#### What to do
With pictures omitted, restate the data word for word.
The data Block Start
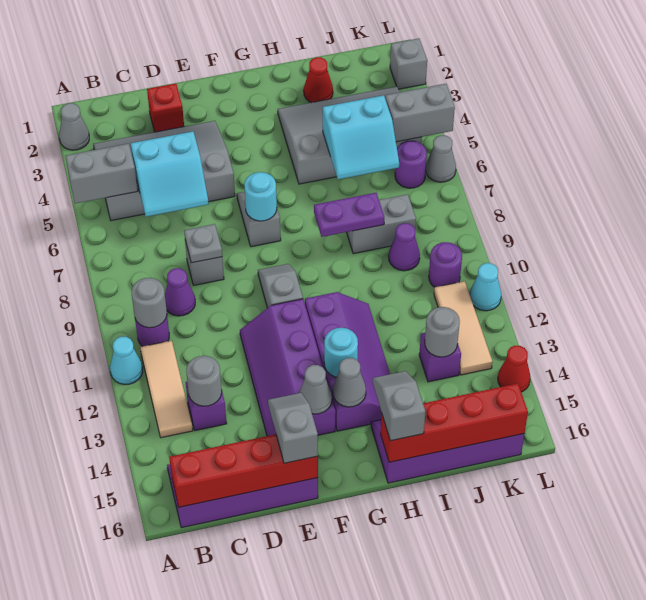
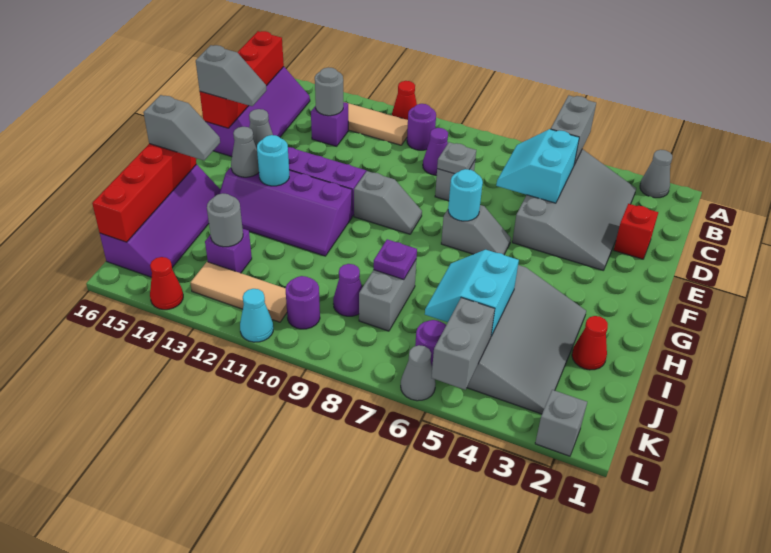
cyan cone A11 level 1 -> red cone A11 level 1
grey round brick B10 level 2 -> none
purple plate H8:I8 level 2 -> purple plate I8 level 2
The data Block End
#### Output of the exercise
cyan cone A11 level 1 -> red cone A11 level 1
grey round brick B10 level 2 -> none
purple plate H8:I8 level 2 -> purple plate I8 level 2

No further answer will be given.